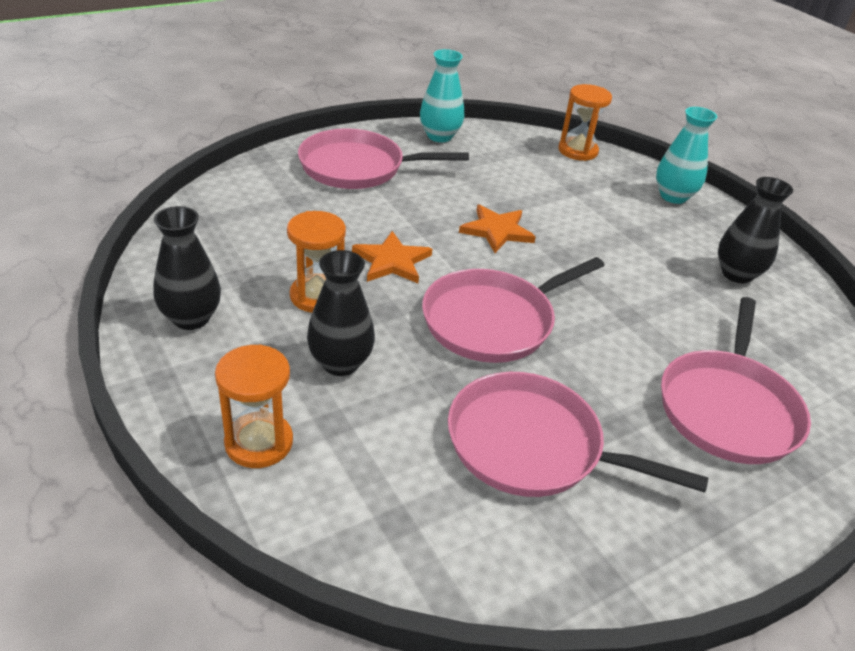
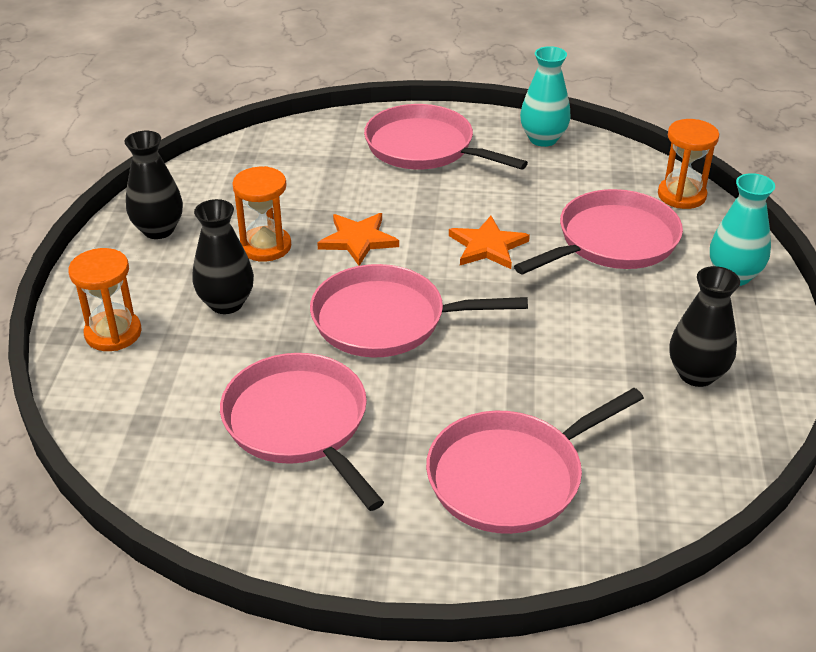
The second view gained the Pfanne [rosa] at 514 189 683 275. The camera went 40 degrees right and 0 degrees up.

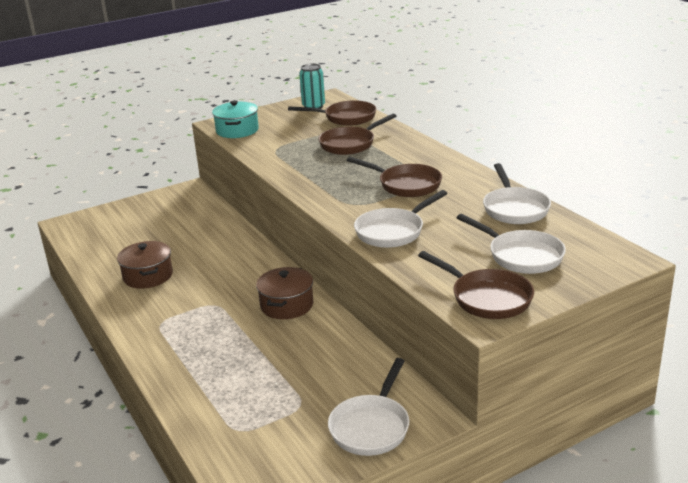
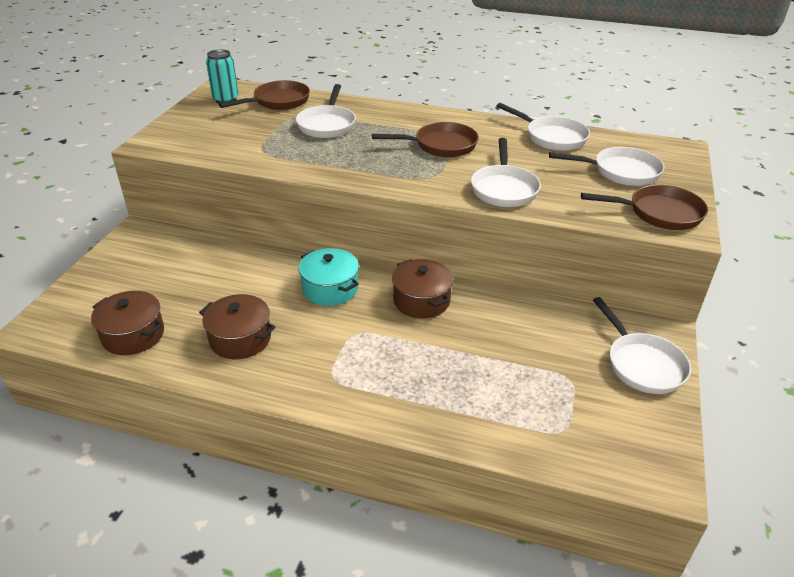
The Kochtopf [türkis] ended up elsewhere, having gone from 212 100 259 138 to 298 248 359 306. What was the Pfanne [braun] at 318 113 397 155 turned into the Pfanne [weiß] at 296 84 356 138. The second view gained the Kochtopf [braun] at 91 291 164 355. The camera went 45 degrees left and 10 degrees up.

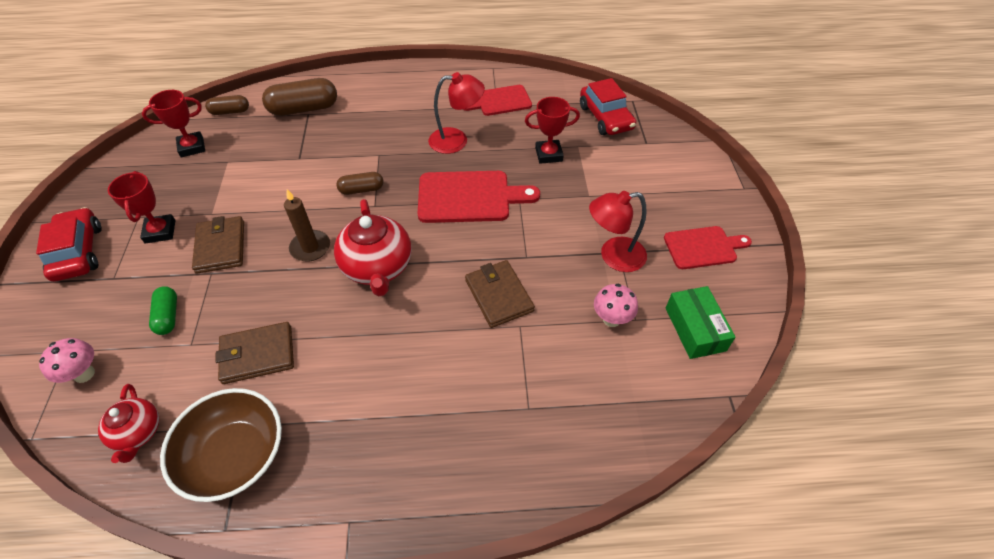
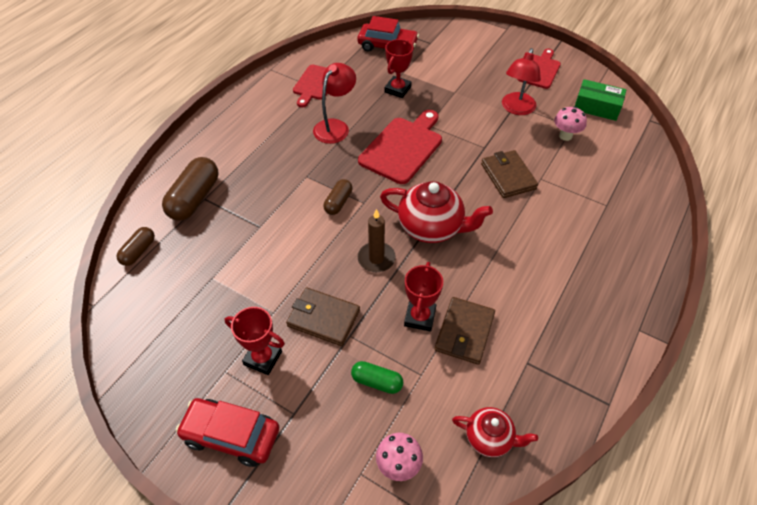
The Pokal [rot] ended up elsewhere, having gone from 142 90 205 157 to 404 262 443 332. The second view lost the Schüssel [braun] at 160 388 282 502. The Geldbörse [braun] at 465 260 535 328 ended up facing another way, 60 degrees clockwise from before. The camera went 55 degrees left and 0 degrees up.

### Exercise details
All lines of the material above should be returned unchanged, but no pictures should be included.

### Reply to the exercise
The second view gained the Pfanne [rosa] at 514 189 683 275. The camera went 40 degrees right and 0 degrees up.

The Kochtopf [türkis] ended up elsewhere, having gone from 212 100 259 138 to 298 248 359 306. What was the Pfanne [braun] at 318 113 397 155 turned into the Pfanne [weiß] at 296 84 356 138. The second view gained the Kochtopf [braun] at 91 291 164 355. The camera went 45 degrees left and 10 degrees up.

The Pokal [rot] ended up elsewhere, having gone from 142 90 205 157 to 404 262 443 332. The second view lost the Schüssel [braun] at 160 388 282 502. The Geldbörse [braun] at 465 260 535 328 ended up facing another way, 60 degrees clockwise from before. The camera went 55 degrees left and 0 degrees up.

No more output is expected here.